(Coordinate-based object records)
<<<<
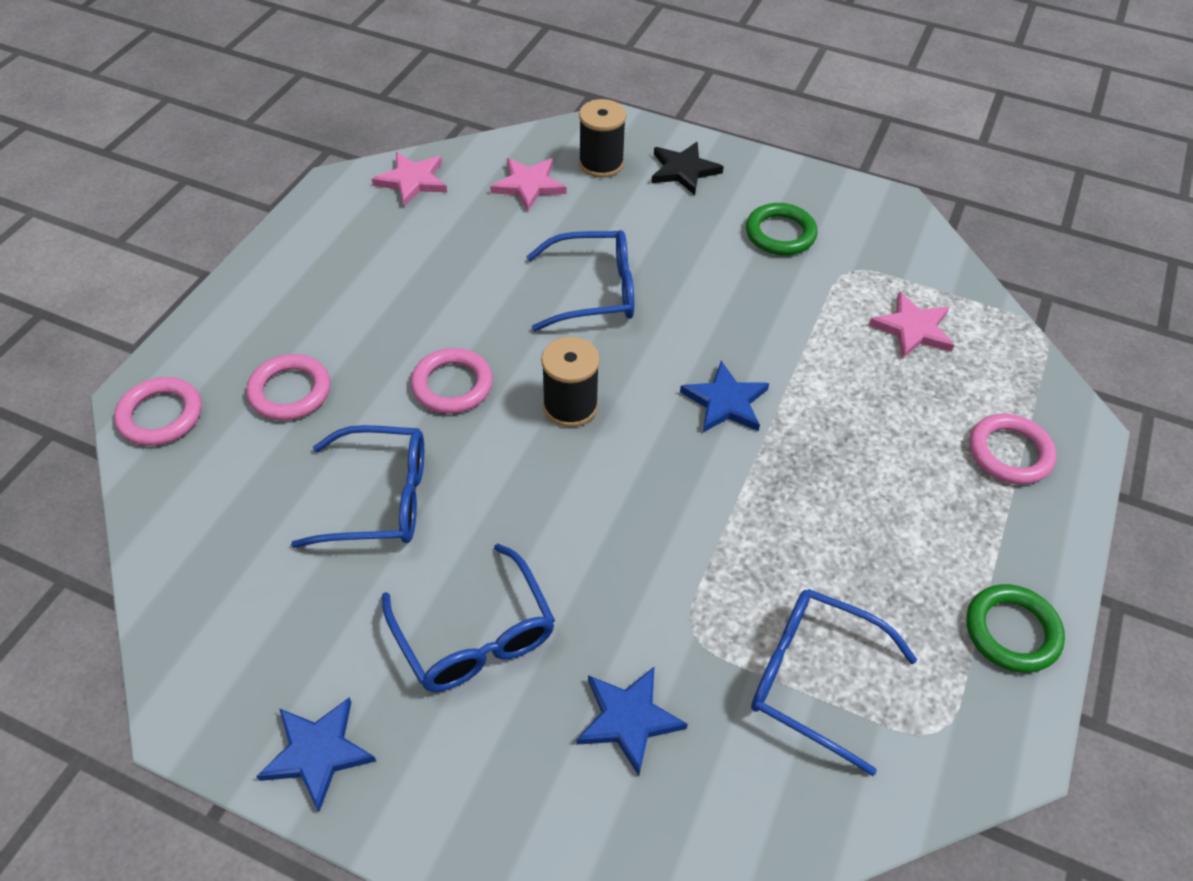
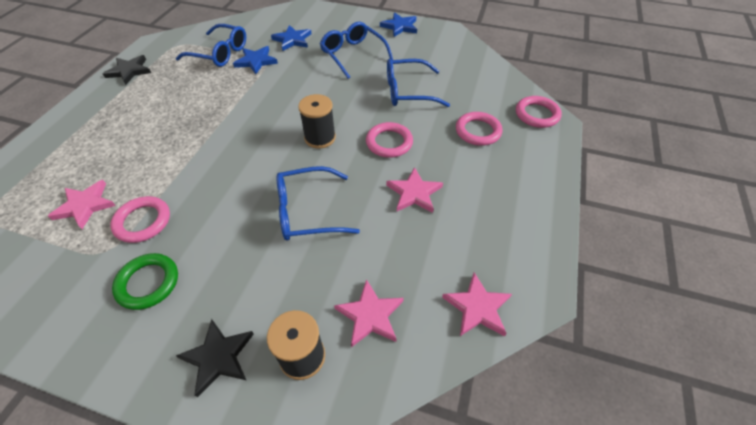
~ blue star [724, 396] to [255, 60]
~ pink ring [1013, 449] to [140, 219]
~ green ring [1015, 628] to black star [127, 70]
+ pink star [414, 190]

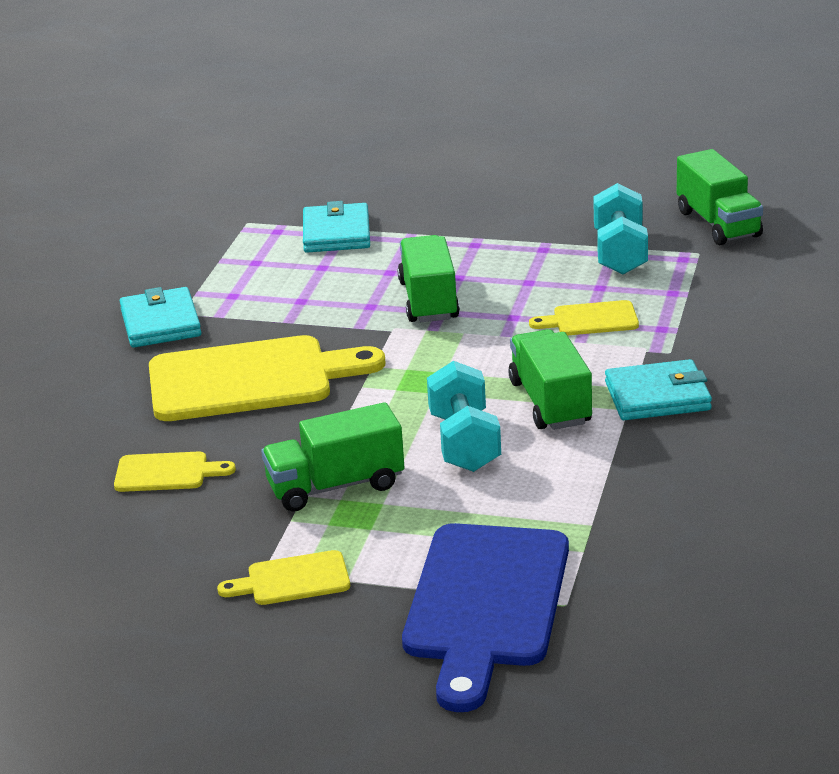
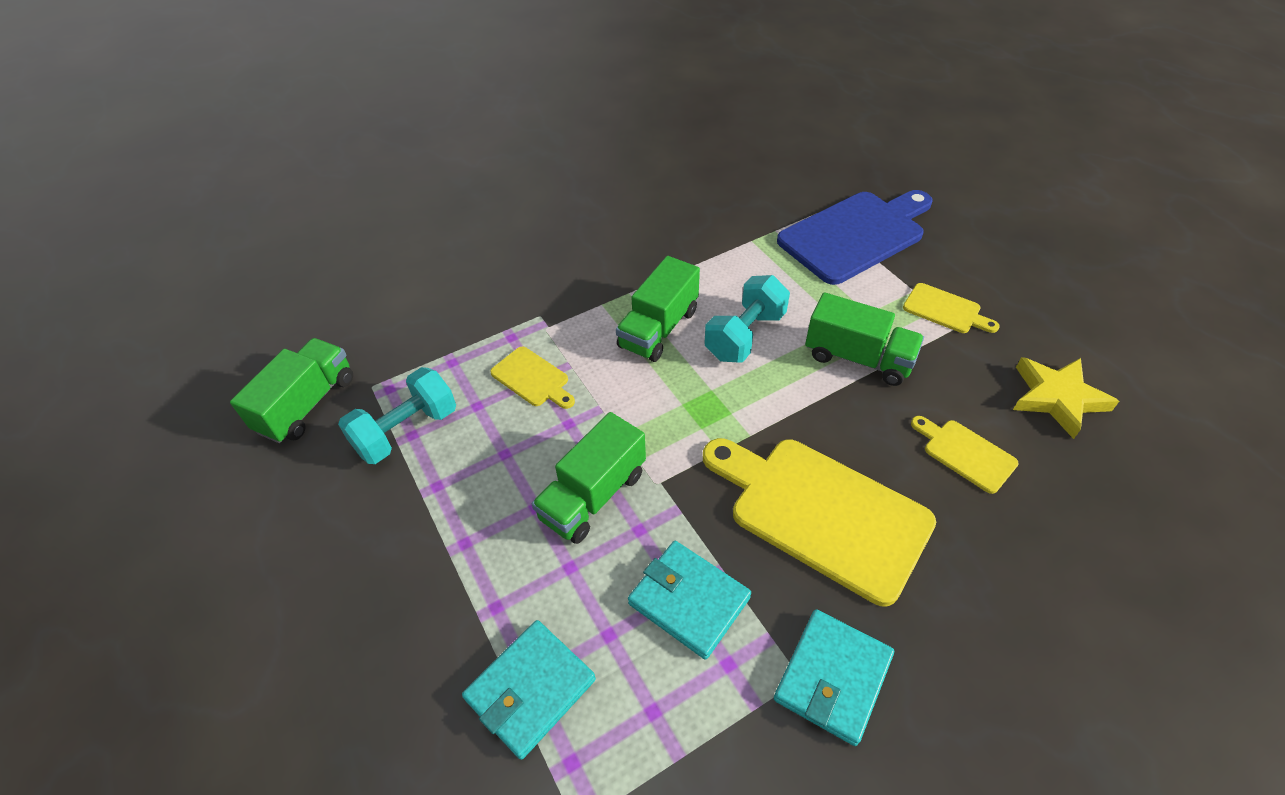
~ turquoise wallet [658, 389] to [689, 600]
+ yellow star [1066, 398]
>>>>
*THE TASK:* When you retype the data above, match every line exactly and leave the pictures behind.

*SOLUTION TO THIS EXERCISE:*
~ blue star [724, 396] to [255, 60]
~ pink ring [1013, 449] to [140, 219]
~ green ring [1015, 628] to black star [127, 70]
+ pink star [414, 190]

~ turquoise wallet [658, 389] to [689, 600]
+ yellow star [1066, 398]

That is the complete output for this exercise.